§ **PROBLEM DESCRIPTION**
Pick out every line in the records below that contains the string "acciaccatura", and copy each of those lines in full.

==============================

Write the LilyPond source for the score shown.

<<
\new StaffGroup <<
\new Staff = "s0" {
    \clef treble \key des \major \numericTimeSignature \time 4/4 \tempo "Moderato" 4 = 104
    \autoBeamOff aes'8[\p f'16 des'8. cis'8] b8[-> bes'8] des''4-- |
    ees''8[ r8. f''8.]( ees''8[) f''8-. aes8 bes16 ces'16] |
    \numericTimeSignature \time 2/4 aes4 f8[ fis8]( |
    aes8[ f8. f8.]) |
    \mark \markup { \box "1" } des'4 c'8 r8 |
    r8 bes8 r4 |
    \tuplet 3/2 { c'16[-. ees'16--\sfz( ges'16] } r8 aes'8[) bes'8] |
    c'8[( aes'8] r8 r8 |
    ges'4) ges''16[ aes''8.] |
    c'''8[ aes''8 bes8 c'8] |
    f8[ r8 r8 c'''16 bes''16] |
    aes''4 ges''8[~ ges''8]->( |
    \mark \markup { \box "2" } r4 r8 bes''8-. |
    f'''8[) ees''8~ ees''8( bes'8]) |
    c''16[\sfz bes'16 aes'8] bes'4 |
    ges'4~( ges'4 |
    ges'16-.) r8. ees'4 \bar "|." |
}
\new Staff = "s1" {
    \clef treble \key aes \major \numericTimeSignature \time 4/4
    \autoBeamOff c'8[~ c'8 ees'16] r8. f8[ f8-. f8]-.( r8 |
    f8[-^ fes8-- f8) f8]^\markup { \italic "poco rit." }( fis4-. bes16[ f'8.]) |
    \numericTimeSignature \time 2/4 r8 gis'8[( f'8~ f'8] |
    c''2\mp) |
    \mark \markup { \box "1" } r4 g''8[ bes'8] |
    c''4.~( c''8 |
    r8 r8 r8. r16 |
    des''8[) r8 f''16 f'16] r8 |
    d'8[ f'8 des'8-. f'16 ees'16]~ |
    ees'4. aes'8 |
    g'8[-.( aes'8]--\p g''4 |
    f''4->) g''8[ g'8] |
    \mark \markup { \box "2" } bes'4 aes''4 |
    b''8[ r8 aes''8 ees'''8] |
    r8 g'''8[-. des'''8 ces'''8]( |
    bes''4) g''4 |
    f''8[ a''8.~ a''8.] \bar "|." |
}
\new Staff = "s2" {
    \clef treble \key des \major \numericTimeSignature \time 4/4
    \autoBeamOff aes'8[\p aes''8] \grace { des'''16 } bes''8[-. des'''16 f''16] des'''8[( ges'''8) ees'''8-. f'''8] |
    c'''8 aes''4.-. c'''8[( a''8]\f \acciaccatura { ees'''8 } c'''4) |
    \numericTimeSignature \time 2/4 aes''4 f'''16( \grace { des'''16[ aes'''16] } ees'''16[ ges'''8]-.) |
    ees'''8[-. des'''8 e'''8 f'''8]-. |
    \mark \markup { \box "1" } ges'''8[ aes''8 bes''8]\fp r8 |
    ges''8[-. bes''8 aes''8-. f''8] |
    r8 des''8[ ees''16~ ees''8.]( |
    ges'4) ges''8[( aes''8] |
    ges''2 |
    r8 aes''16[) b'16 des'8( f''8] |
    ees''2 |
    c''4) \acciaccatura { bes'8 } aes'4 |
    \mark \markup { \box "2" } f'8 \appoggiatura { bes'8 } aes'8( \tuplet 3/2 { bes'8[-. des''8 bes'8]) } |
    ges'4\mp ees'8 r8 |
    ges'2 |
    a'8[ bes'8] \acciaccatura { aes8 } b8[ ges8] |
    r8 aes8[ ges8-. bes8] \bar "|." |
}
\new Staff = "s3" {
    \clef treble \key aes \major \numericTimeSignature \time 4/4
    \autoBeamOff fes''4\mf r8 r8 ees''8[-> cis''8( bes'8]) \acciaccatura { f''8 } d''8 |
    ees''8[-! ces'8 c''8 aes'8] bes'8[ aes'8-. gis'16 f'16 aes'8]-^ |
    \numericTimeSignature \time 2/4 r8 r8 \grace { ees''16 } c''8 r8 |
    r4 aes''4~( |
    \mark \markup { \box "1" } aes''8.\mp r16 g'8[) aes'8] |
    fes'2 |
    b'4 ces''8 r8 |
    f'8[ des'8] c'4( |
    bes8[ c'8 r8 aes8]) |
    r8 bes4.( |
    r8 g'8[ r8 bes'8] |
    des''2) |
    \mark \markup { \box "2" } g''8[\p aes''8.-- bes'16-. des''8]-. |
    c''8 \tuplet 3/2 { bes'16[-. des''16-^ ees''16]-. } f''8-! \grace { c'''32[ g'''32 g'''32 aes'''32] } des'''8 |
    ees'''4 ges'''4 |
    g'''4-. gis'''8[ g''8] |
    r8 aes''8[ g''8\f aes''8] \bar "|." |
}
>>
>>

==============================

§ **EXPECTED OUTPUT**
    c'''8 aes''4.-. c'''8[( a''8]\f \acciaccatura { ees'''8 } c'''4) |
    c''4) \acciaccatura { bes'8 } aes'4 |
    a'8[ bes'8] \acciaccatura { aes8 } b8[ ges8] |
    \autoBeamOff fes''4\mf r8 r8 ees''8[-> cis''8( bes'8]) \acciaccatura { f''8 } d''8 |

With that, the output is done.